▸ Your goal: Exactly as written, please repeat the data that follows, but not the pictures.

Start of Data supplied

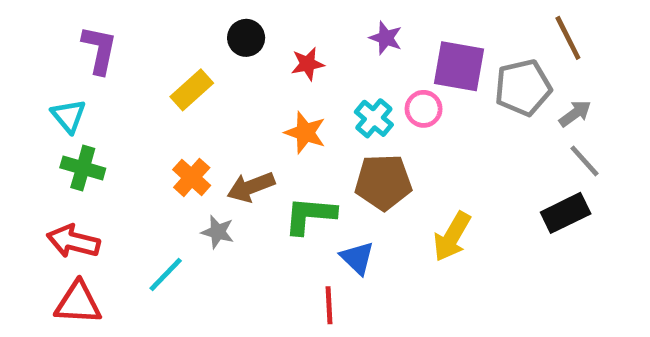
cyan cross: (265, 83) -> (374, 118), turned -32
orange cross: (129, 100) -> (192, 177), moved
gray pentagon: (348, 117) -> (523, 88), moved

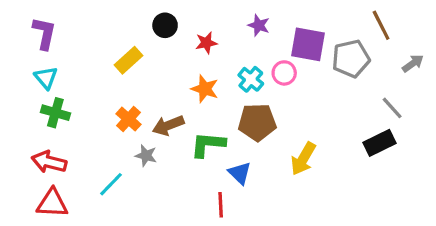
purple L-shape: (99, 50) -> (44, 33), moved
gray arrow: (575, 114) -> (413, 63), moved

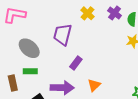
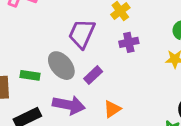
purple cross: (115, 13) -> (129, 42), moved, turned 32
gray ellipse: (29, 48) -> (61, 66), moved

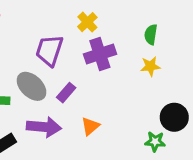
purple cross: (129, 42) -> (100, 54), size x1.5

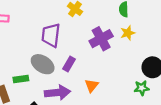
purple cross: (100, 54) -> (101, 39), moved

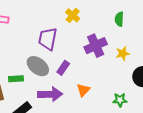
yellow star: (128, 33) -> (123, 53), moved
green star: (142, 88) -> (120, 100), moved

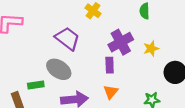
purple trapezoid: (48, 39) -> (67, 39), turned 120
purple rectangle: (63, 68) -> (110, 65), moved, turned -32

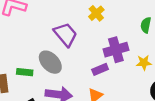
purple rectangle: (110, 65) -> (100, 69), turned 56

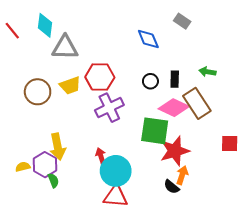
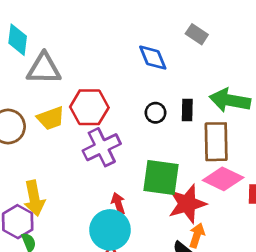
green arrow: (207, 72) -> (230, 100), size x1.8
brown rectangle: (197, 103) -> (216, 142), turned 32
pink diamond: (174, 108) -> (223, 179), moved
red arrow: (101, 156) -> (118, 204), moved

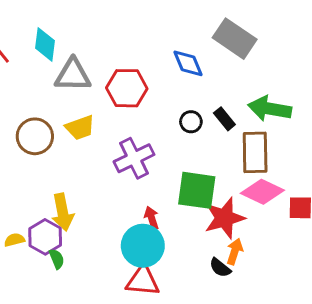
gray rectangle: (197, 34) -> (235, 39), size x1.8
red hexagon: (89, 107) -> (127, 88), moved
black rectangle: (187, 110) -> (224, 119), turned -40

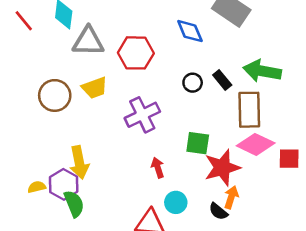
green square: (197, 190) -> (198, 143), size x0.7
cyan circle: (143, 246) -> (176, 202), moved, size x0.6
green semicircle: (57, 259) -> (74, 204), size x1.5

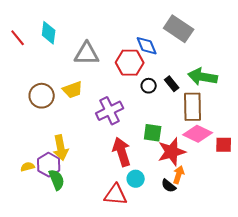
gray triangle: (88, 41) -> (87, 54), moved
red hexagon: (136, 53) -> (130, 63), moved
red arrow: (158, 168) -> (122, 152), size x1.8

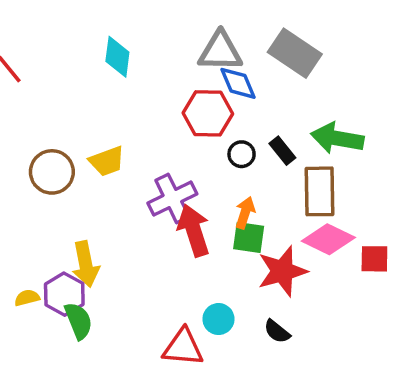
cyan diamond: (49, 33) -> (117, 57), moved
gray triangle: (87, 54) -> (220, 51), moved
red arrow: (122, 152) -> (194, 230), moved
orange arrow: (179, 175) -> (245, 213), moved

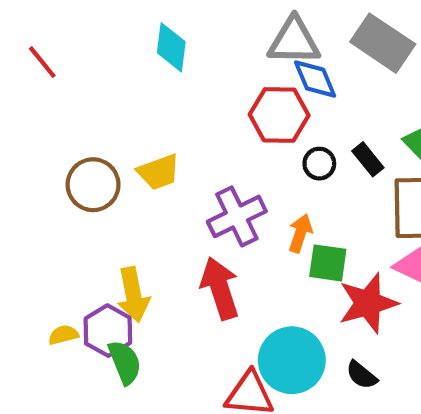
orange arrow: (245, 213) -> (300, 233), moved
red arrow: (194, 230) -> (220, 288), moved
cyan circle: (218, 319) -> (292, 360), size x1.8

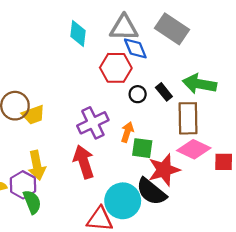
cyan diamond: (171, 47) -> (78, 33), moved
yellow trapezoid: (159, 172) -> (33, 115), moved
black semicircle: (362, 375) -> (151, 192), moved, size x1.8

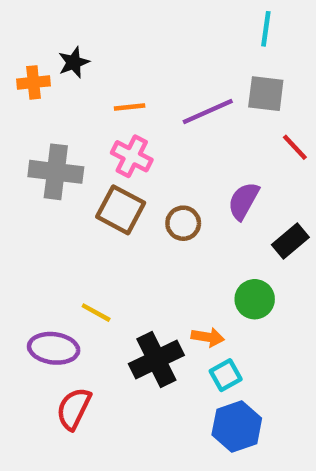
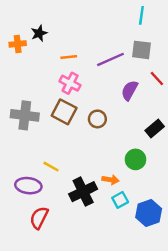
gray cross: (56, 172) -> (25, 115), moved
purple semicircle: (243, 201) -> (130, 90), moved
blue hexagon: (237, 427) -> (149, 213), moved

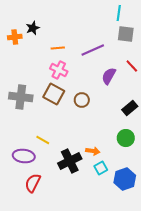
gray square: (141, 50) -> (126, 34), moved
green circle: (136, 159) -> (126, 138), moved

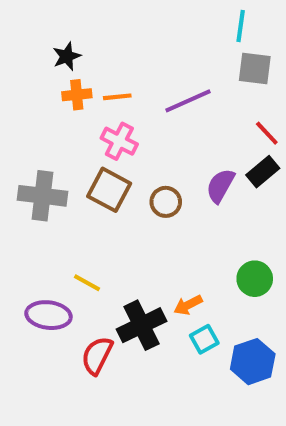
orange cross: (15, 37) -> (77, 95), moved
purple semicircle: (109, 76) -> (220, 186), moved
black rectangle: (130, 108) -> (263, 172), moved
orange arrow: (93, 151) -> (188, 305), turned 144
red semicircle: (33, 183) -> (97, 356), moved

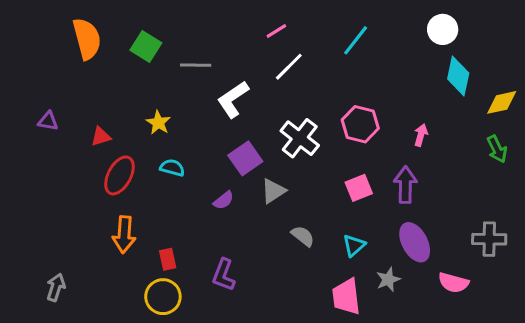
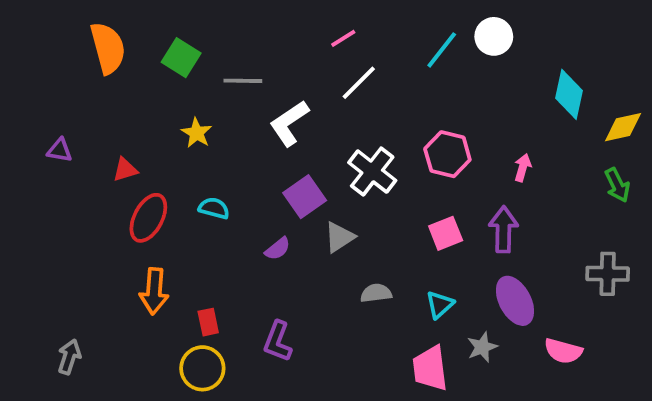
white circle: (443, 29) -> (494, 36), moved
yellow star: (158, 123) -> (197, 133), moved
gray semicircle: (303, 236) -> (376, 293), turned -45
gray cross: (489, 239) -> (608, 274), moved

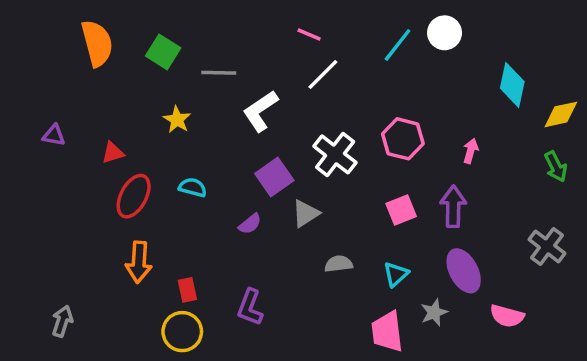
pink line: (343, 38) -> (309, 35), turned 55
gray cross: (608, 274) -> (547, 246), turned 36

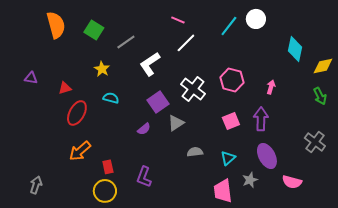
gray line: (219, 73) -> (126, 42), turned -36
cyan semicircle: (193, 187) -> (111, 98), moved
orange arrow: (139, 262) -> (80, 151), turned 45

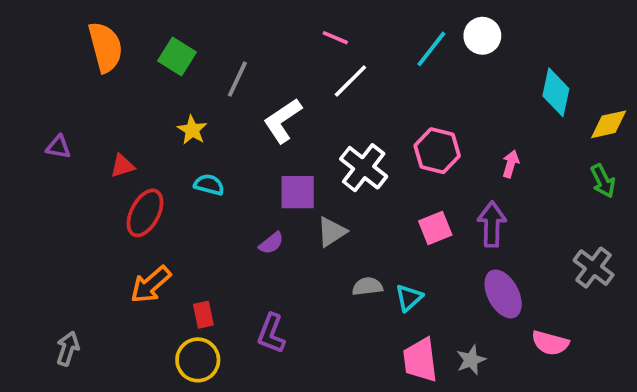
gray line: (126, 42) -> (237, 79), turned -30
purple square: (158, 102) -> (298, 192), turned 35
cyan triangle: (228, 158) -> (409, 298), moved
gray star: (250, 180) -> (471, 360), moved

End of Data supplied

▸ Task response:
cyan cross: (265, 83) -> (374, 118), turned -32
orange cross: (129, 100) -> (192, 177), moved
gray pentagon: (348, 117) -> (523, 88), moved

purple L-shape: (99, 50) -> (44, 33), moved
gray arrow: (575, 114) -> (413, 63), moved

purple cross: (115, 13) -> (129, 42), moved, turned 32
gray ellipse: (29, 48) -> (61, 66), moved

purple cross: (129, 42) -> (100, 54), size x1.5

purple cross: (100, 54) -> (101, 39), moved

yellow star: (128, 33) -> (123, 53), moved
green star: (142, 88) -> (120, 100), moved

purple trapezoid: (48, 39) -> (67, 39), turned 120
purple rectangle: (63, 68) -> (110, 65), moved, turned -32

purple rectangle: (110, 65) -> (100, 69), turned 56

green arrow: (207, 72) -> (230, 100), size x1.8
brown rectangle: (197, 103) -> (216, 142), turned 32
pink diamond: (174, 108) -> (223, 179), moved
red arrow: (101, 156) -> (118, 204), moved

gray rectangle: (197, 34) -> (235, 39), size x1.8
red hexagon: (89, 107) -> (127, 88), moved
black rectangle: (187, 110) -> (224, 119), turned -40

green square: (197, 190) -> (198, 143), size x0.7
cyan circle: (143, 246) -> (176, 202), moved, size x0.6
green semicircle: (57, 259) -> (74, 204), size x1.5

gray triangle: (88, 41) -> (87, 54), moved
red hexagon: (136, 53) -> (130, 63), moved
red arrow: (158, 168) -> (122, 152), size x1.8

cyan diamond: (49, 33) -> (117, 57), moved
gray triangle: (87, 54) -> (220, 51), moved
red arrow: (122, 152) -> (194, 230), moved
orange arrow: (179, 175) -> (245, 213), moved

orange arrow: (245, 213) -> (300, 233), moved
red arrow: (194, 230) -> (220, 288), moved
cyan circle: (218, 319) -> (292, 360), size x1.8

cyan diamond: (171, 47) -> (78, 33), moved
yellow trapezoid: (159, 172) -> (33, 115), moved
black semicircle: (362, 375) -> (151, 192), moved, size x1.8

gray cross: (56, 172) -> (25, 115), moved
purple semicircle: (243, 201) -> (130, 90), moved
blue hexagon: (237, 427) -> (149, 213), moved

gray square: (141, 50) -> (126, 34), moved
green circle: (136, 159) -> (126, 138), moved

orange cross: (15, 37) -> (77, 95), moved
purple semicircle: (109, 76) -> (220, 186), moved
black rectangle: (130, 108) -> (263, 172), moved
orange arrow: (93, 151) -> (188, 305), turned 144
red semicircle: (33, 183) -> (97, 356), moved

white circle: (443, 29) -> (494, 36), moved
yellow star: (158, 123) -> (197, 133), moved
gray semicircle: (303, 236) -> (376, 293), turned -45
gray cross: (489, 239) -> (608, 274), moved

pink line: (343, 38) -> (309, 35), turned 55
gray cross: (608, 274) -> (547, 246), turned 36

gray line: (219, 73) -> (126, 42), turned -36
cyan semicircle: (193, 187) -> (111, 98), moved
orange arrow: (139, 262) -> (80, 151), turned 45

gray line: (126, 42) -> (237, 79), turned -30
purple square: (158, 102) -> (298, 192), turned 35
cyan triangle: (228, 158) -> (409, 298), moved
gray star: (250, 180) -> (471, 360), moved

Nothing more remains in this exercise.